## YOUR INSTRUCTIONS
Render the lines below as a numbered list, leaving out any blank lines.

## EXTRACTED DATA
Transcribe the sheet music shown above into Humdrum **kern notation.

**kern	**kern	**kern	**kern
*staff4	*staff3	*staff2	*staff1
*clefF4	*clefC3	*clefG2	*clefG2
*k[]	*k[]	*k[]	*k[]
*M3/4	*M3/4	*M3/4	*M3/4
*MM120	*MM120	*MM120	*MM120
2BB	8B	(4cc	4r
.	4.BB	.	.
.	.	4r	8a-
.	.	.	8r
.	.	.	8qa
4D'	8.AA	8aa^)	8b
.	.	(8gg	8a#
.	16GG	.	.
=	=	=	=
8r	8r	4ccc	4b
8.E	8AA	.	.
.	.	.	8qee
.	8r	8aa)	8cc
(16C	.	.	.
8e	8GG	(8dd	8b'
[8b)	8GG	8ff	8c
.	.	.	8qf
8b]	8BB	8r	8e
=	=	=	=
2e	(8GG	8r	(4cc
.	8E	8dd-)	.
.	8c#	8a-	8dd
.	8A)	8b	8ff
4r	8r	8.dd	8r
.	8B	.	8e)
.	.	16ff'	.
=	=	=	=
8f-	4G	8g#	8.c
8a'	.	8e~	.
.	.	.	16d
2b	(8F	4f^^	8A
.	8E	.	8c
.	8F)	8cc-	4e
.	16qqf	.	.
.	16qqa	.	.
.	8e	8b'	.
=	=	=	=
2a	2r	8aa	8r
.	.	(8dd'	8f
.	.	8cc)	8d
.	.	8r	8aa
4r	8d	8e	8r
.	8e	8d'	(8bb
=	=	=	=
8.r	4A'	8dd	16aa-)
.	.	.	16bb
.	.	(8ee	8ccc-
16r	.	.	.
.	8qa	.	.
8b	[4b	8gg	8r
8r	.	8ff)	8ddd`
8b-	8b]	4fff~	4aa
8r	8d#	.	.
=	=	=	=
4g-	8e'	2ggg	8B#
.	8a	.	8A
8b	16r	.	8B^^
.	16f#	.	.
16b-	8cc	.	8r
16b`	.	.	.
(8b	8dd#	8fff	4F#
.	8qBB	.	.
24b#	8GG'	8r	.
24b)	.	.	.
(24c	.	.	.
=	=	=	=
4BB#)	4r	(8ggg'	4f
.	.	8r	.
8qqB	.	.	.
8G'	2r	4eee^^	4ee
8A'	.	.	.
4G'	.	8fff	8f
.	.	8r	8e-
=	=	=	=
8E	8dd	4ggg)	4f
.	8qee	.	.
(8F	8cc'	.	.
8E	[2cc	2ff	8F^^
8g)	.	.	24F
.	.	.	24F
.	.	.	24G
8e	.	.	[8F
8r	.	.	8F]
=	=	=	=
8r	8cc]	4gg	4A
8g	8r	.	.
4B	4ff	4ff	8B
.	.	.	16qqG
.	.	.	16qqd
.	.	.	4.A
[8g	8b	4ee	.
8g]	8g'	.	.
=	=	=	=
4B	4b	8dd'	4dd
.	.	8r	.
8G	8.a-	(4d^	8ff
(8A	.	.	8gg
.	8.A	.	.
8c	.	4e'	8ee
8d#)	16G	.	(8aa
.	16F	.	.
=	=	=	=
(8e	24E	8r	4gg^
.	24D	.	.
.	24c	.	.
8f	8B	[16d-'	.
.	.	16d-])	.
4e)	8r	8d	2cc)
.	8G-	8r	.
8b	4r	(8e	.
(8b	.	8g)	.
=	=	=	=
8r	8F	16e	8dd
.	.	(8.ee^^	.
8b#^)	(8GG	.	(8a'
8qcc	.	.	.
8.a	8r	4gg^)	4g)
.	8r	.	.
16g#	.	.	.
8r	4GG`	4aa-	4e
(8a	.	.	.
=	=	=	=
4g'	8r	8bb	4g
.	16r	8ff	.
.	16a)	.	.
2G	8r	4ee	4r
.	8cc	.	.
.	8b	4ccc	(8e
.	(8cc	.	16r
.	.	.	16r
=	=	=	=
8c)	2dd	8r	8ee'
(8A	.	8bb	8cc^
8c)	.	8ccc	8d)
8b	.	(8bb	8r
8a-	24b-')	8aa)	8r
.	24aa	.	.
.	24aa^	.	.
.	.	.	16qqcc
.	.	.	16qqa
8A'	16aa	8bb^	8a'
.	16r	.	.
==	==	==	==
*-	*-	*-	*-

## TASK ANSWER
1. Transcribe the sheet music shown above into Humdrum **kern notation.
2. **kern	**kern	**kern	**kern
3. *staff4	*staff3	*staff2	*staff1
4. *clefF4	*clefC3	*clefG2	*clefG2
5. *k[]	*k[]	*k[]	*k[]
6. *M3/4	*M3/4	*M3/4	*M3/4
7. *MM120	*MM120	*MM120	*MM120
8. 2BB	8B	(4cc	4r
9. .	4.BB	.	.
10. .	.	4r	8a-
11. .	.	.	8r
12. .	.	.	8qa
13. 4D'	8.AA	8aa^)	8b
14. .	.	(8gg	8a#
15. .	16GG	.	.
16. =	=	=	=
17. 8r	8r	4ccc	4b
18. 8.E	8AA	.	.
19. .	.	.	8qee
20. .	8r	8aa)	8cc
21. (16C	.	.	.
22. 8e	8GG	(8dd	8b'
23. [8b)	8GG	8ff	8c
24. .	.	.	8qf
25. 8b]	8BB	8r	8e
26. =	=	=	=
27. 2e	(8GG	8r	(4cc
28. .	8E	8dd-)	.
29. .	8c#	8a-	8dd
30. .	8A)	8b	8ff
31. 4r	8r	8.dd	8r
32. .	8B	.	8e)
33. .	.	16ff'	.
34. =	=	=	=
35. 8f-	4G	8g#	8.c
36. 8a'	.	8e~	.
37. .	.	.	16d
38. 2b	(8F	4f^^	8A
39. .	8E	.	8c
40. .	8F)	8cc-	4e
41. .	16qqf	.	.
42. .	16qqa	.	.
43. .	8e	8b'	.
44. =	=	=	=
45. 2a	2r	8aa	8r
46. .	.	(8dd'	8f
47. .	.	8cc)	8d
48. .	.	8r	8aa
49. 4r	8d	8e	8r
50. .	8e	8d'	(8bb
51. =	=	=	=
52. 8.r	4A'	8dd	16aa-)
53. .	.	.	16bb
54. .	.	(8ee	8ccc-
55. 16r	.	.	.
56. .	8qa	.	.
57. 8b	[4b	8gg	8r
58. 8r	.	8ff)	8ddd`
59. 8b-	8b]	4fff~	4aa
60. 8r	8d#	.	.
61. =	=	=	=
62. 4g-	8e'	2ggg	8B#
63. .	8a	.	8A
64. 8b	16r	.	8B^^
65. .	16f#	.	.
66. 16b-	8cc	.	8r
67. 16b`	.	.	.
68. (8b	8dd#	8fff	4F#
69. .	8qBB	.	.
70. 24b#	8GG'	8r	.
71. 24b)	.	.	.
72. (24c	.	.	.
73. =	=	=	=
74. 4BB#)	4r	(8ggg'	4f
75. .	.	8r	.
76. 8qqB	.	.	.
77. 8G'	2r	4eee^^	4ee
78. 8A'	.	.	.
79. 4G'	.	8fff	8f
80. .	.	8r	8e-
81. =	=	=	=
82. 8E	8dd	4ggg)	4f
83. .	8qee	.	.
84. (8F	8cc'	.	.
85. 8E	[2cc	2ff	8F^^
86. 8g)	.	.	24F
87. .	.	.	24F
88. .	.	.	24G
89. 8e	.	.	[8F
90. 8r	.	.	8F]
91. =	=	=	=
92. 8r	8cc]	4gg	4A
93. 8g	8r	.	.
94. 4B	4ff	4ff	8B
95. .	.	.	16qqG
96. .	.	.	16qqd
97. .	.	.	4.A
98. [8g	8b	4ee	.
99. 8g]	8g'	.	.
100. =	=	=	=
101. 4B	4b	8dd'	4dd
102. .	.	8r	.
103. 8G	8.a-	(4d^	8ff
104. (8A	.	.	8gg
105. .	8.A	.	.
106. 8c	.	4e'	8ee
107. 8d#)	16G	.	(8aa
108. .	16F	.	.
109. =	=	=	=
110. (8e	24E	8r	4gg^
111. .	24D	.	.
112. .	24c	.	.
113. 8f	8B	[16d-'	.
114. .	.	16d-])	.
115. 4e)	8r	8d	2cc)
116. .	8G-	8r	.
117. 8b	4r	(8e	.
118. (8b	.	8g)	.
119. =	=	=	=
120. 8r	8F	16e	8dd
121. .	.	(8.ee^^	.
122. 8b#^)	(8GG	.	(8a'
123. 8qcc	.	.	.
124. 8.a	8r	4gg^)	4g)
125. .	8r	.	.
126. 16g#	.	.	.
127. 8r	4GG`	4aa-	4e
128. (8a	.	.	.
129. =	=	=	=
130. 4g'	8r	8bb	4g
131. .	16r	8ff	.
132. .	16a)	.	.
133. 2G	8r	4ee	4r
134. .	8cc	.	.
135. .	8b	4ccc	(8e
136. .	(8cc	.	16r
137. .	.	.	16r
138. =	=	=	=
139. 8c)	2dd	8r	8ee'
140. (8A	.	8bb	8cc^
141. 8c)	.	8ccc	8d)
142. 8b	.	(8bb	8r
143. 8a-	24b-')	8aa)	8r
144. .	24aa	.	.
145. .	24aa^	.	.
146. .	.	.	16qqcc
147. .	.	.	16qqa
148. 8A'	16aa	8bb^	8a'
149. .	16r	.	.
150. ==	==	==	==
151. *-	*-	*-	*-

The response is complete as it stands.